▸ **WHAT IS REQUIRED**: Filter the records below for the word "epithelium". Copy each line that holds it.
------------------------------
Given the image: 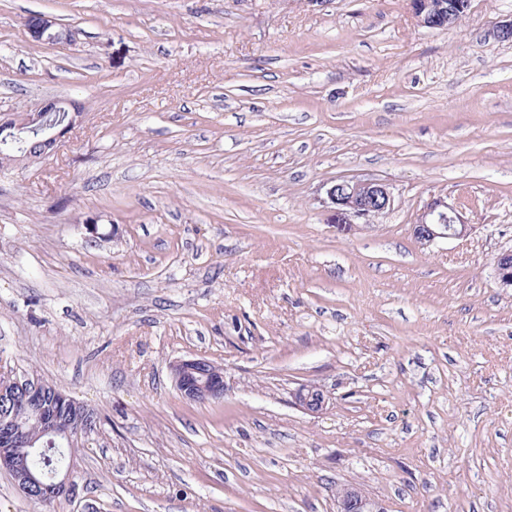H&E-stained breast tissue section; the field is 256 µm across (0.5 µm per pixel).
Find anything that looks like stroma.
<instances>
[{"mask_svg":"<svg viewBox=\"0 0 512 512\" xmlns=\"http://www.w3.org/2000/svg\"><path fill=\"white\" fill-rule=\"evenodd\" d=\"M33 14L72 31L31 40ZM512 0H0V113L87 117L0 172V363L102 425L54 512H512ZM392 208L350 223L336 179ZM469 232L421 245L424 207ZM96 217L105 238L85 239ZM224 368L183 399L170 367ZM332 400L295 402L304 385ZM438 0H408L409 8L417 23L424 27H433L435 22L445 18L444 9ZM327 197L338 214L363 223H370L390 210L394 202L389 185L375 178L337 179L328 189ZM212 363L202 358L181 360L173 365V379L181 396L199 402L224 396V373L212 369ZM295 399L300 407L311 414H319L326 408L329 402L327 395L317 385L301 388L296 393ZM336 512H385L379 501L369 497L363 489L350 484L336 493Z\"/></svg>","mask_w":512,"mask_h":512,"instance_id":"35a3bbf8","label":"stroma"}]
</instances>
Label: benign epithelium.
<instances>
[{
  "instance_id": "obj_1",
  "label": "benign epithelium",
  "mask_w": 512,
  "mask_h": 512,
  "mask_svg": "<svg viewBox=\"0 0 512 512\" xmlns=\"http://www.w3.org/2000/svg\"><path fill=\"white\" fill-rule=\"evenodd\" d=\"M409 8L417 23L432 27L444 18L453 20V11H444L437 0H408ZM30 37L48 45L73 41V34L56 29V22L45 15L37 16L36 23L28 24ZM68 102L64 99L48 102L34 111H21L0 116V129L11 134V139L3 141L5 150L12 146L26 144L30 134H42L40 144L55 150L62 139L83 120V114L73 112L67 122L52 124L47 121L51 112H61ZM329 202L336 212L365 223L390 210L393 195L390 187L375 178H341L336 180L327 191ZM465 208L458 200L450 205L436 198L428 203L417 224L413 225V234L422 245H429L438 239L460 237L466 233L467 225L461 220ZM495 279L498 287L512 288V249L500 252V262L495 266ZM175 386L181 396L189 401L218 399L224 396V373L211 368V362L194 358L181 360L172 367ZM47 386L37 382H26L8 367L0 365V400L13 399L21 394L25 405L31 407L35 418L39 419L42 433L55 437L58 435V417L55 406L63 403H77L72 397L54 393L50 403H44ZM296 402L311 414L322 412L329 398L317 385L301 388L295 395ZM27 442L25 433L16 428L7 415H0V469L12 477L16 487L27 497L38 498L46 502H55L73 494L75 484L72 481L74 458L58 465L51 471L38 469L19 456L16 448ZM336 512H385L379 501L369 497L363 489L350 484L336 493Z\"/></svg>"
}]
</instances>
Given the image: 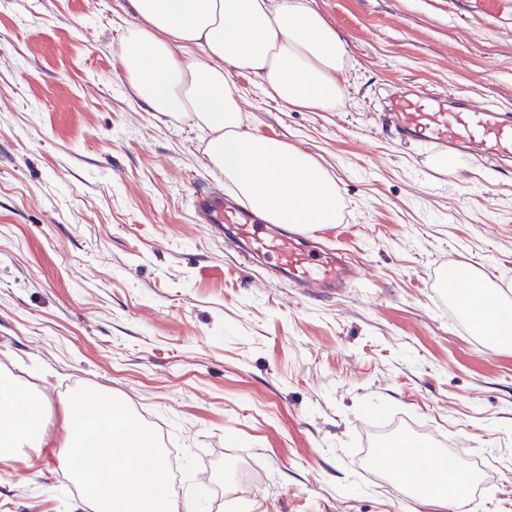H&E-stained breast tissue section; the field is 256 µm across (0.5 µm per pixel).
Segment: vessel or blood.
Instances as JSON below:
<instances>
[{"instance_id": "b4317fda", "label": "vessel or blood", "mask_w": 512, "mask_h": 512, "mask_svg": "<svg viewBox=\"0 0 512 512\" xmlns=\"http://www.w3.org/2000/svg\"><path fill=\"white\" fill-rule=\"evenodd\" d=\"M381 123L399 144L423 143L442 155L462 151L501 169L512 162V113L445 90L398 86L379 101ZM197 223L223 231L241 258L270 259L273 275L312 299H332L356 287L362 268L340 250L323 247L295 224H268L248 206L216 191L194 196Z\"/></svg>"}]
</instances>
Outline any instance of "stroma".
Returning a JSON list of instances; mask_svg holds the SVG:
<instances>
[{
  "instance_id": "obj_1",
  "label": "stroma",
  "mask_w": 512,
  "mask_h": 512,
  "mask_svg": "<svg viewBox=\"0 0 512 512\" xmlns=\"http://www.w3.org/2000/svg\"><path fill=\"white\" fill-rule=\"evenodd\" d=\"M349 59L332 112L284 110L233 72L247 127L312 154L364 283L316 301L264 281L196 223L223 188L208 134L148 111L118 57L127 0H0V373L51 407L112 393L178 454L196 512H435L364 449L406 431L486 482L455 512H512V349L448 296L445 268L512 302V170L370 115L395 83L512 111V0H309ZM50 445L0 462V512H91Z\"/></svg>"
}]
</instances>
------------------------------
▸ **RESULT BELOW**:
Label: benign epithelium.
  "label": "benign epithelium",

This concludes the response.